* What the exercise asks: Write out, word for word, every line in the data below from the one containing "C202: 22nF (DGND, VA) -> 100nF (DGND, VA)" to the one containing "U203: NOT (in", both of them included.

* The records:

+ + +

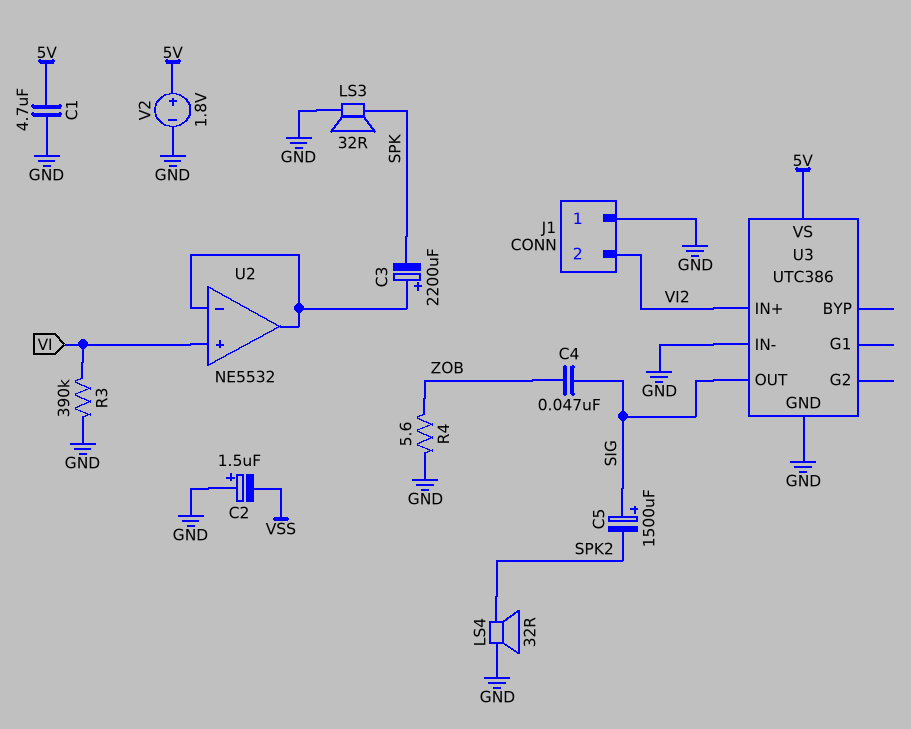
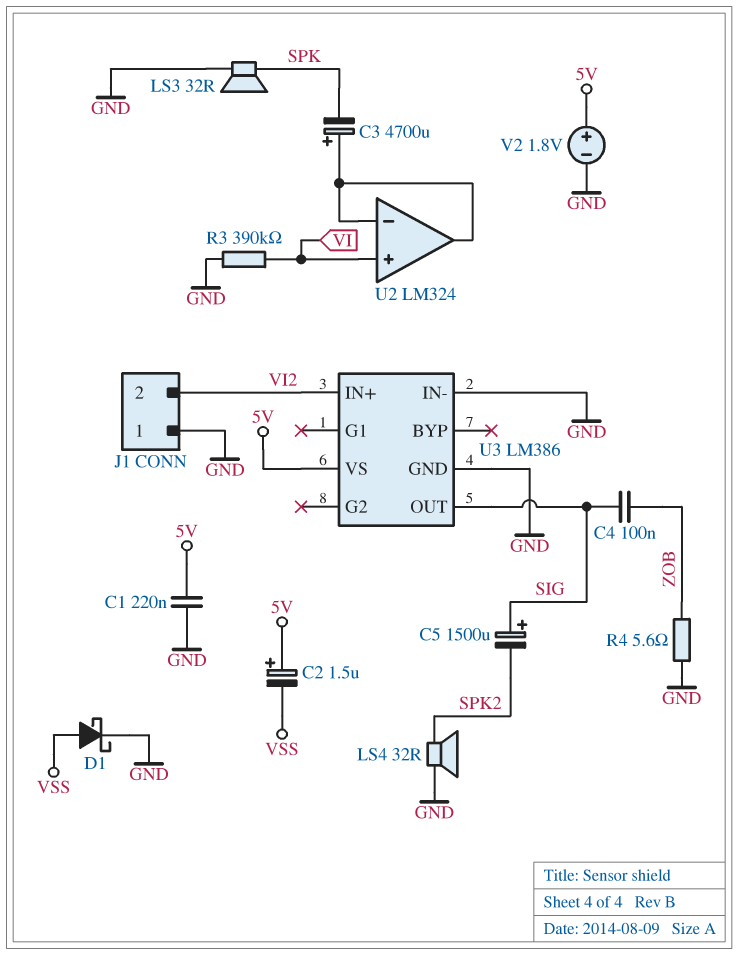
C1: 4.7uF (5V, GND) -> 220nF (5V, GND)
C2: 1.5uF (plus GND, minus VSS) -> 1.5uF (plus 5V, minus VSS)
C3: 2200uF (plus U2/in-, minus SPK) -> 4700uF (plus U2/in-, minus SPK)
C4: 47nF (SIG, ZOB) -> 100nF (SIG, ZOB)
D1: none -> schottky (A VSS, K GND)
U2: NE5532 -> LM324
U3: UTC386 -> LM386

+ + +

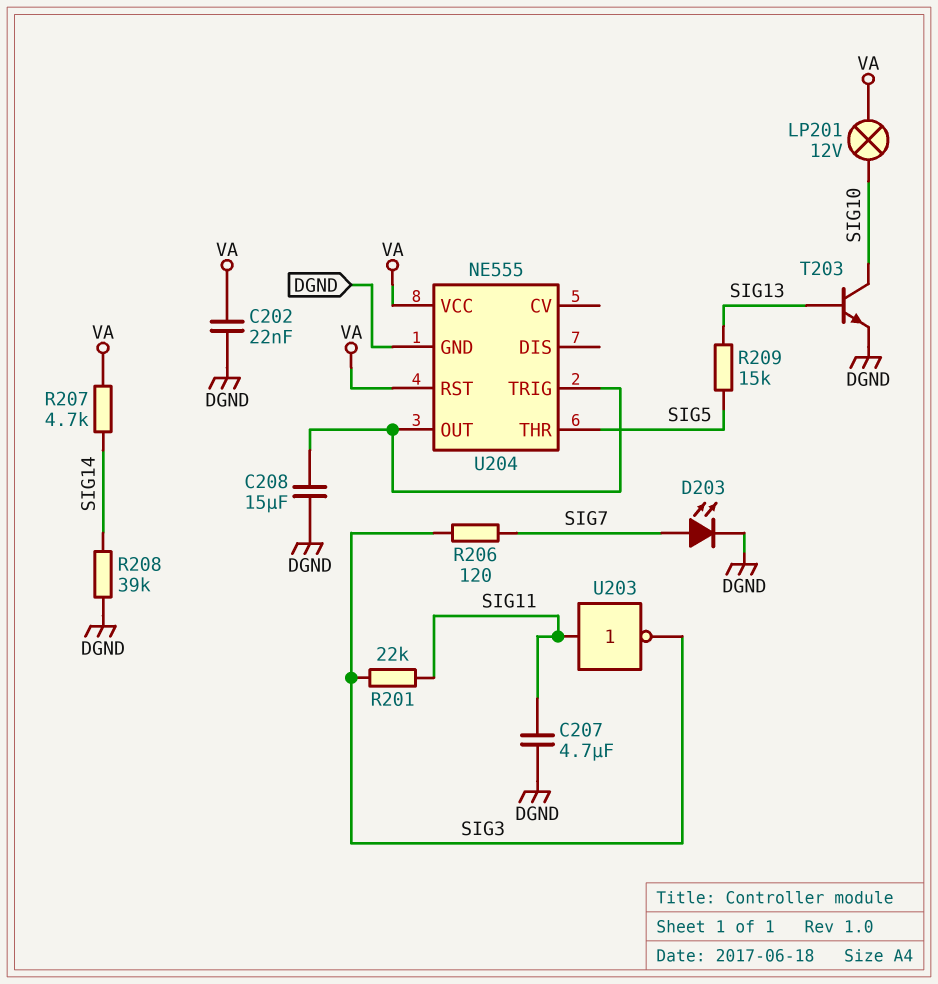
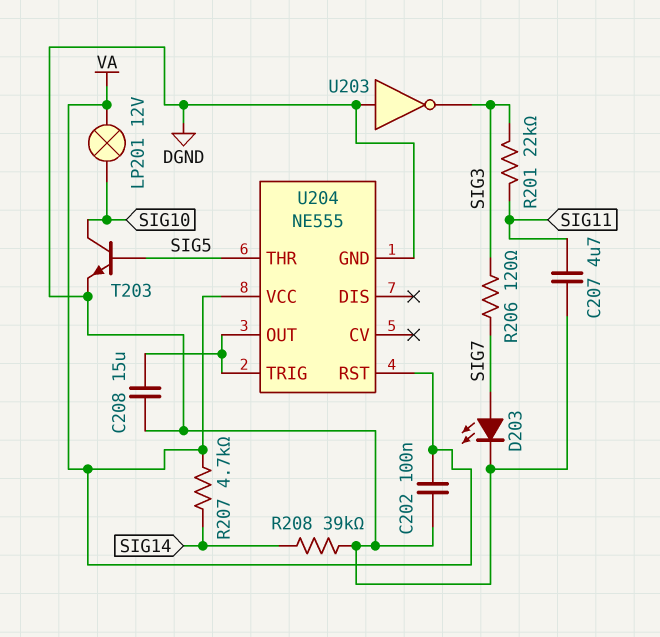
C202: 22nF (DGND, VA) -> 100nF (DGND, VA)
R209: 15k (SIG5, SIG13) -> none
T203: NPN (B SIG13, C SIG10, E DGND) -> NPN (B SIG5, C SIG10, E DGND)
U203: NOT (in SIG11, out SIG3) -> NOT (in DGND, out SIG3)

+ + +

* Task response:
C202: 22nF (DGND, VA) -> 100nF (DGND, VA)
R209: 15k (SIG5, SIG13) -> none
T203: NPN (B SIG13, C SIG10, E DGND) -> NPN (B SIG5, C SIG10, E DGND)
U203: NOT (in SIG11, out SIG3) -> NOT (in DGND, out SIG3)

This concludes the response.